[[ Data extract open ]]

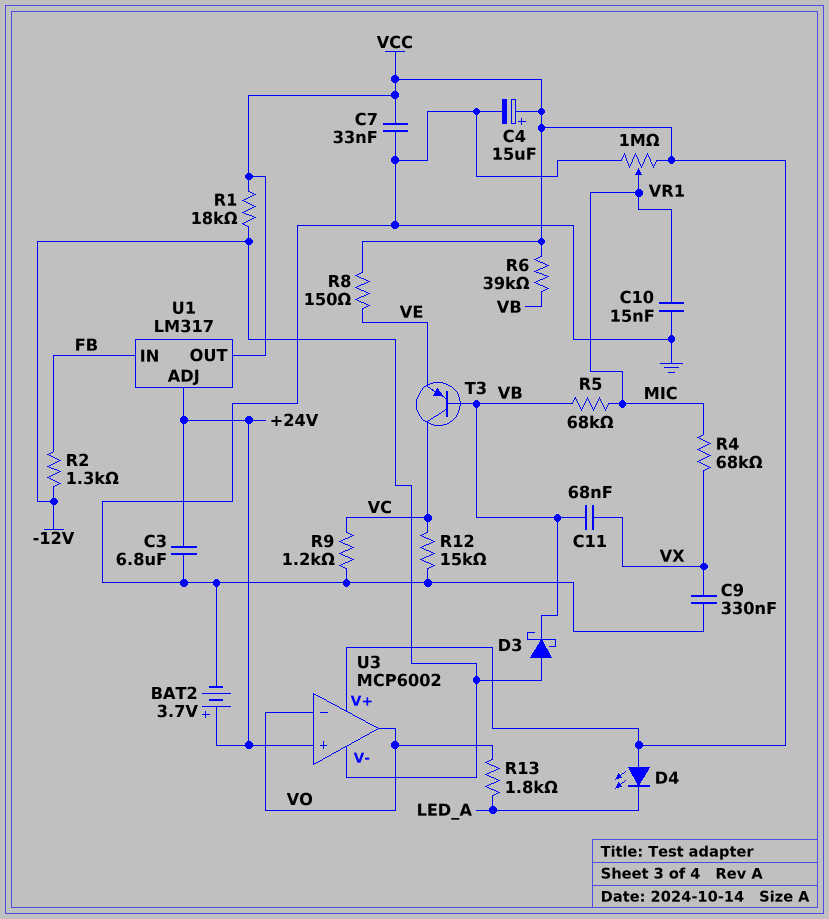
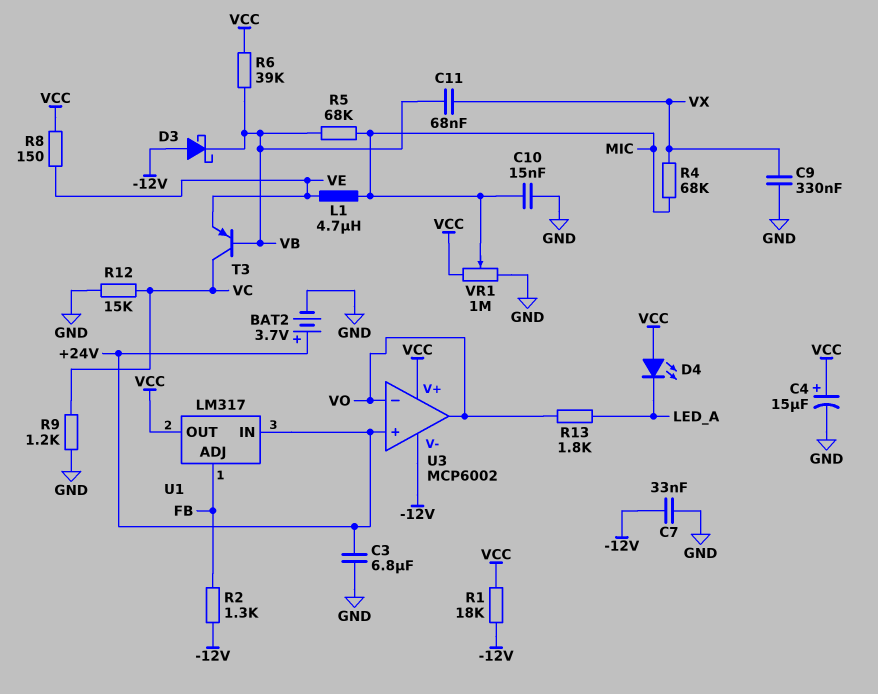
C7: 33nF (GND, VCC) -> 33nF (-12V, GND)
L1: none -> 4.7uH (MIC, VE)
U1 pin ADJ: +24V -> FB
U1 pin IN: FB -> +24V

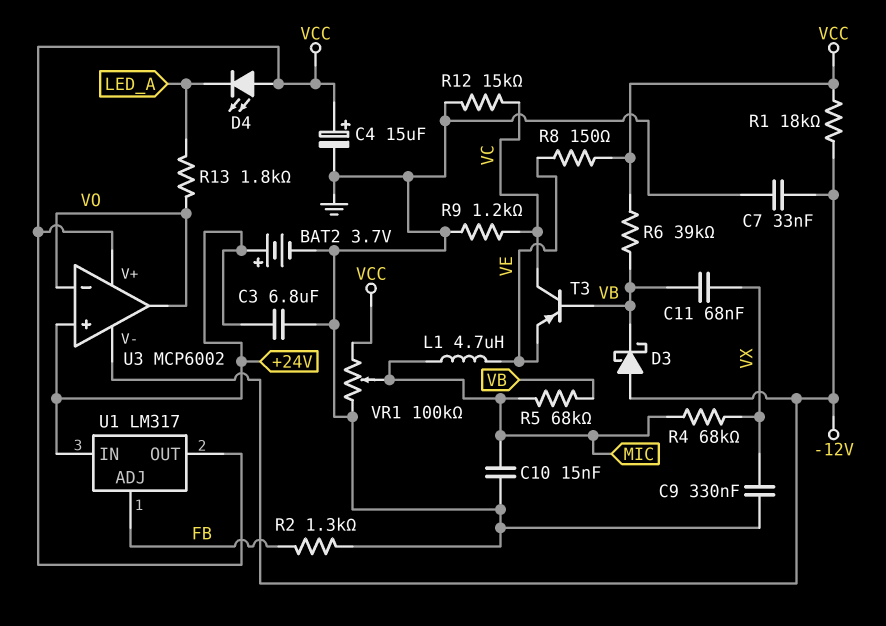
R2: 1.3k (-12V, FB) -> 1.3k (FB, GND)
VR1: 1M (GND, VCC, wiper MIC) -> 100k (GND, VCC, wiper MIC)

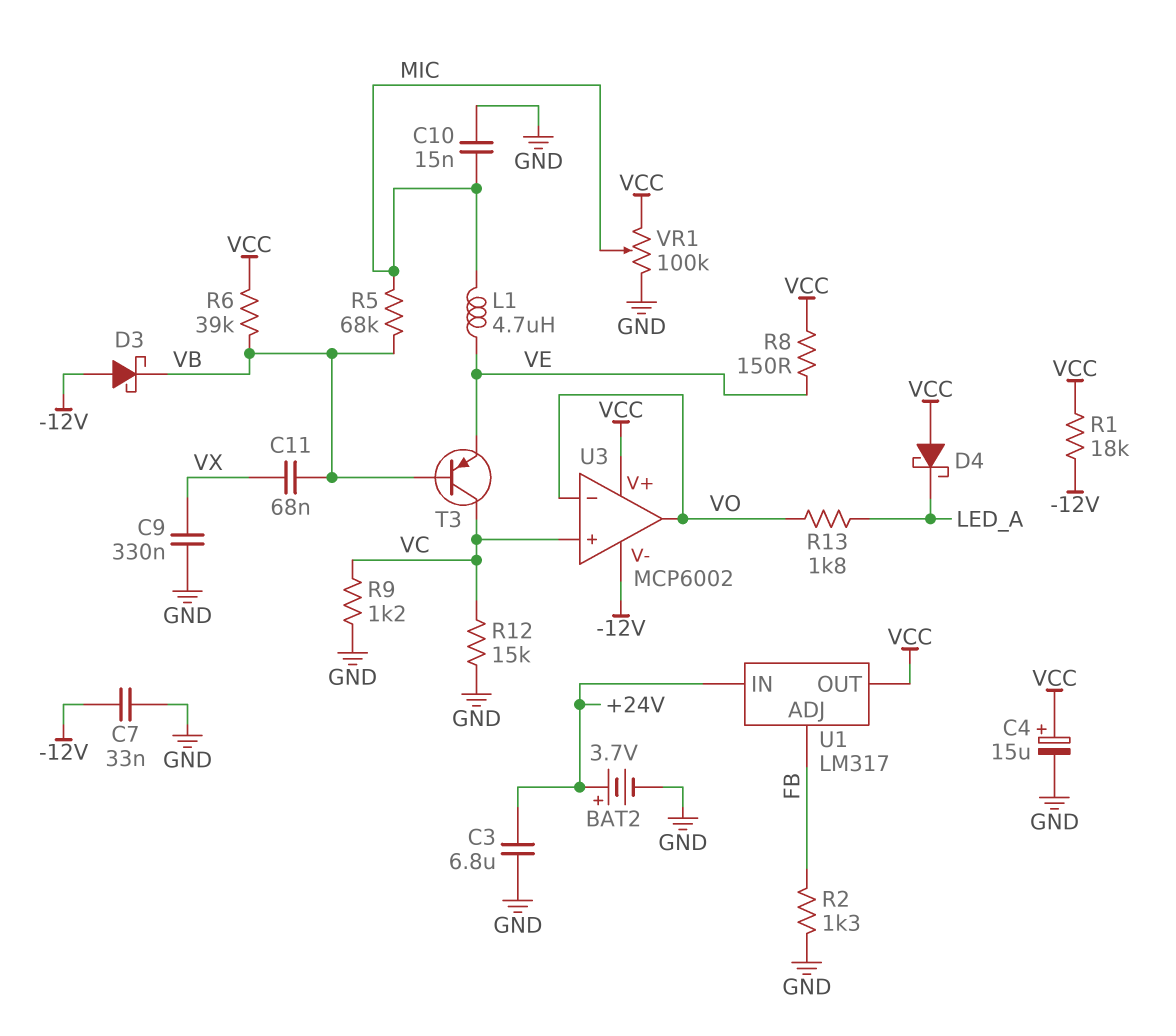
D4: LED (A VCC, K LED_A) -> schottky (A VCC, K LED_A)
R4: 68k (MIC, VX) -> none
U3 pin in+: +24V -> VC

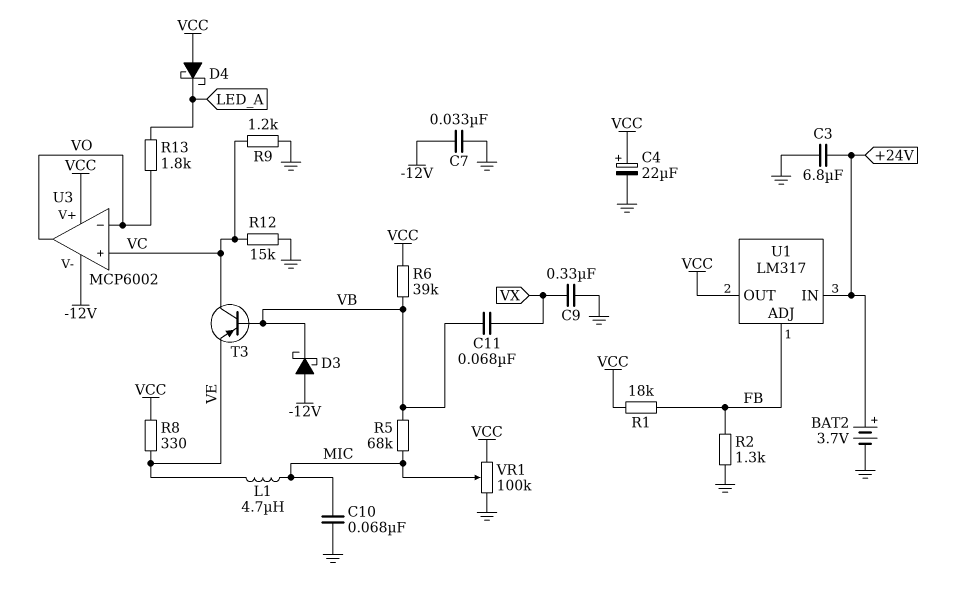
C4: 15uF (plus VCC, minus GND) -> 22uF (plus VCC, minus GND)
C10: 15nF (GND, MIC) -> 68nF (GND, MIC)
R1: 18k (-12V, VCC) -> 18k (FB, VCC)
R8: 150 (VCC, VE) -> 330 (VCC, VE)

[[ Data extract closed ]]

Task to carry out: The expected output is the exact run of lines from the line with "C4: 15uF (plus" through the last line of the material above.

Answer box:
C4: 15uF (plus VCC, minus GND) -> 22uF (plus VCC, minus GND)
C10: 15nF (GND, MIC) -> 68nF (GND, MIC)
R1: 18k (-12V, VCC) -> 18k (FB, VCC)
R8: 150 (VCC, VE) -> 330 (VCC, VE)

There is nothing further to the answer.